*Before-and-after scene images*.
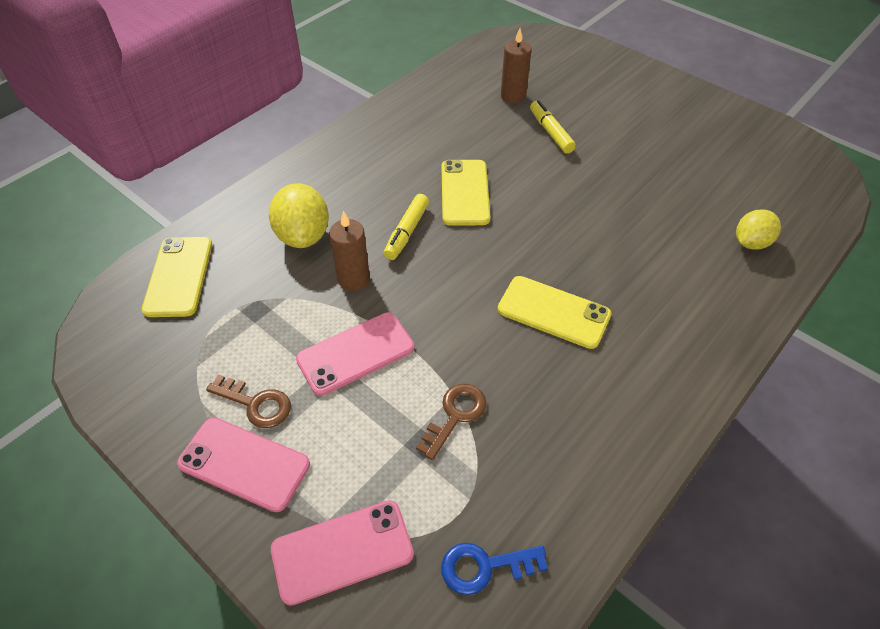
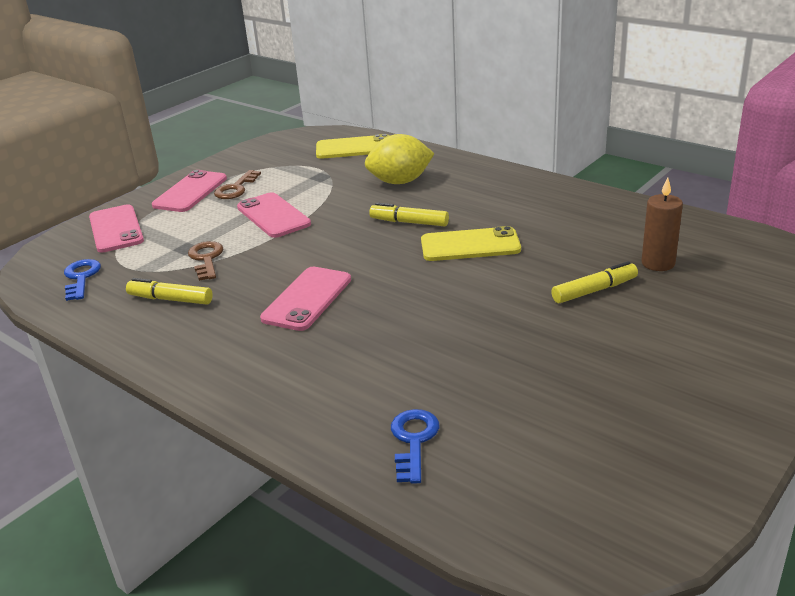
camera: 90 degrees right, 20 degrees down
(353, 279) = (351, 206): brown candle -> none
(455, 415) = (206, 259): brown key -> brown key turned 135 degrees counterclockwise
(548, 441) = (170, 299): none -> yellow marker
(553, 312) = (307, 299): yellow phone -> pink phone
(751, 243) = (413, 440): yellow lemon -> blue key

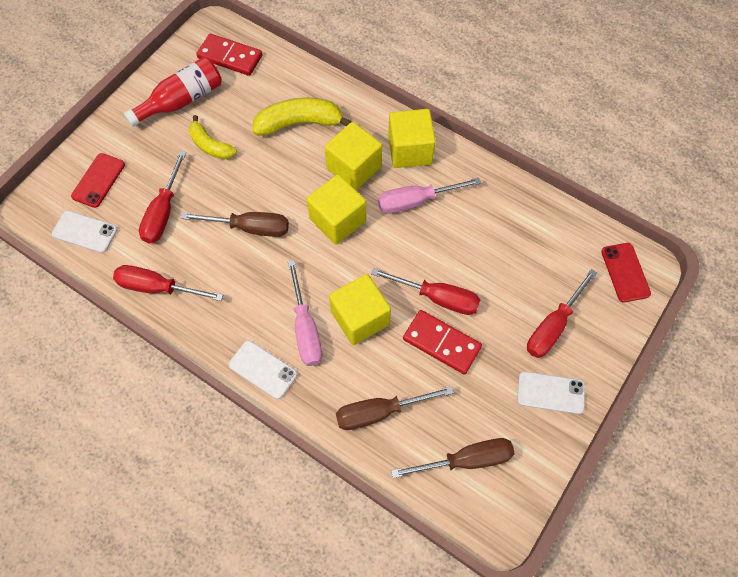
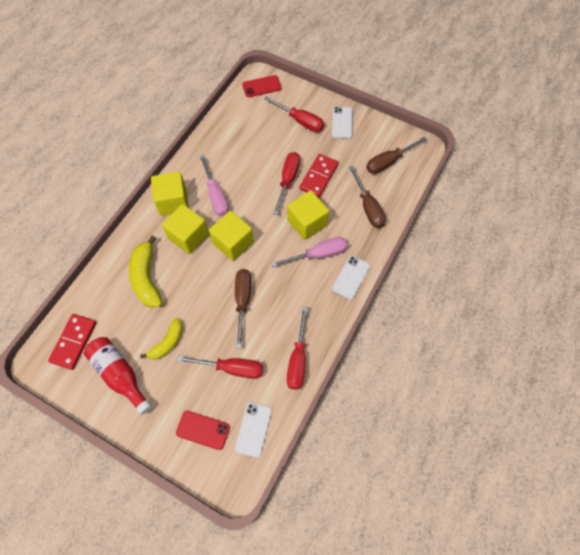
camera: 95 degrees left, 0 degrees up
(466, 460) = (388, 162): brown screwdriver -> brown screwdriver turned 105 degrees counterclockwise

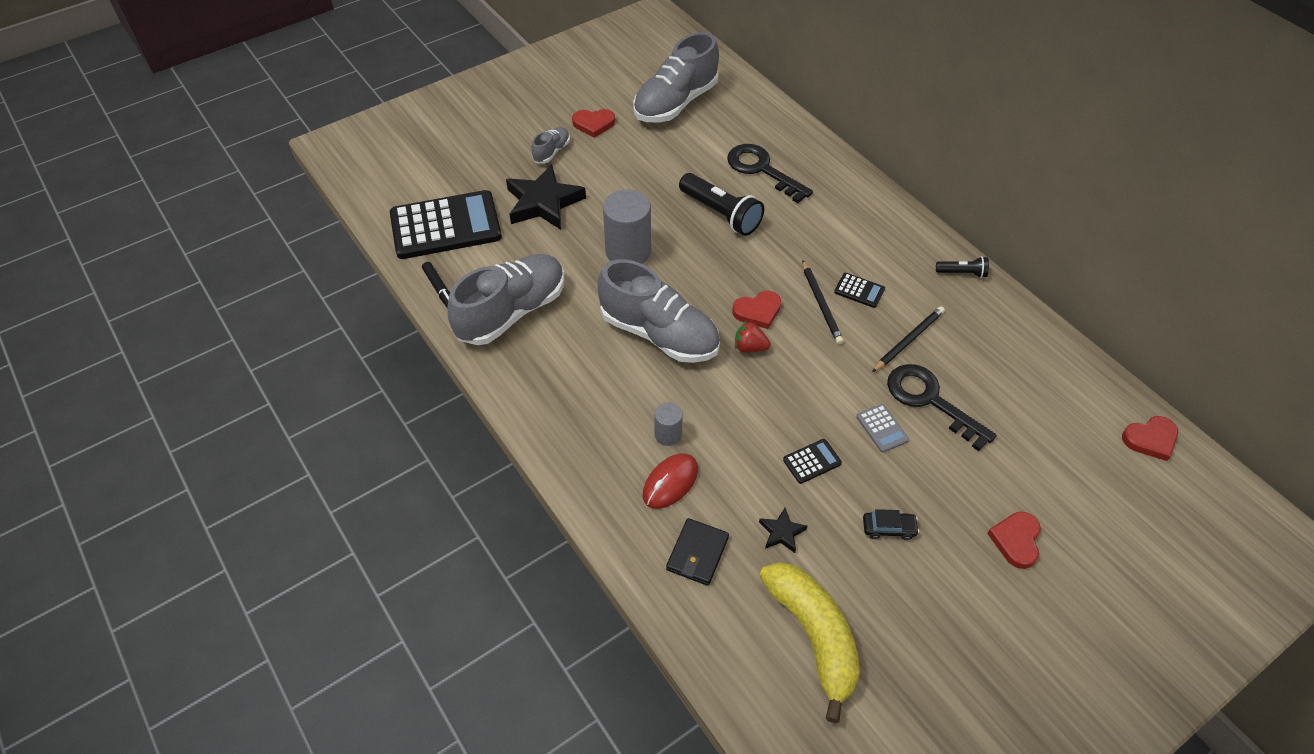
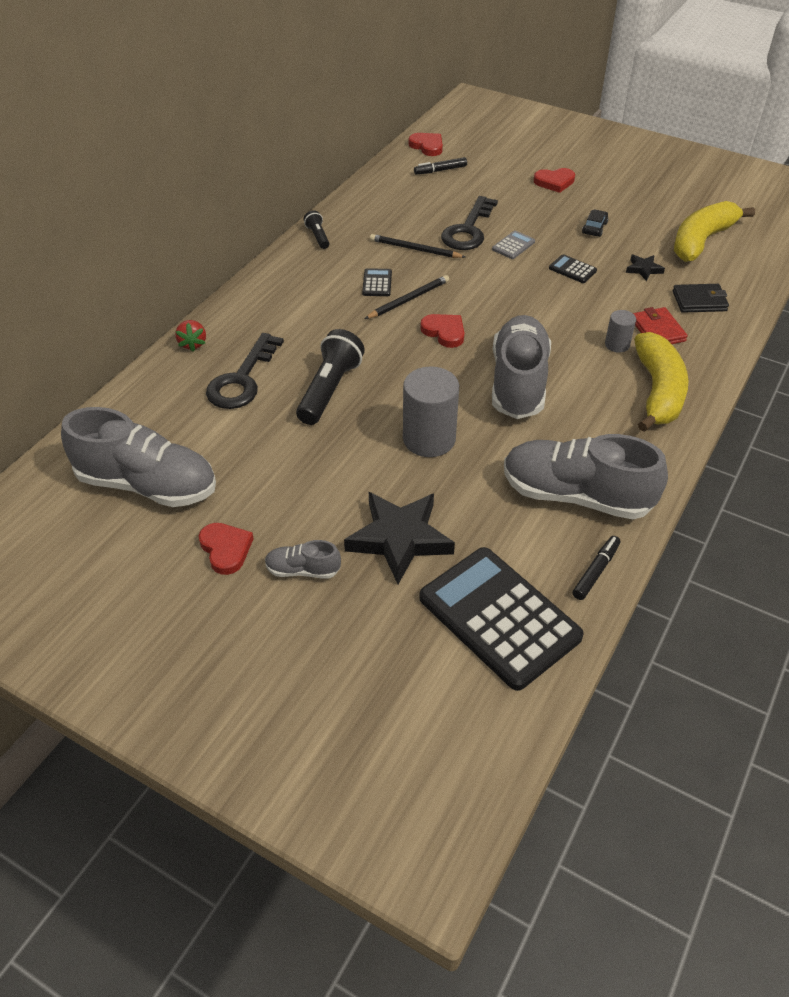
camera: 115 degrees left, 5 degrees down
(586, 430) = (657, 391): none -> yellow banana
(670, 482) = (657, 330): red mouse -> red wallet
(750, 347) = (489, 326): red strawberry -> red strawberry (193, 344)
(888, 528) = (594, 228): black car -> black car turned 45 degrees clockwise
(1080, 428) = (440, 170): none -> black marker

*Problem*. Copy out all lines above that include the string "left".

*Output of the exercise*.
camera: 95 degrees left, 0 degrees up
camera: 115 degrees left, 5 degrees down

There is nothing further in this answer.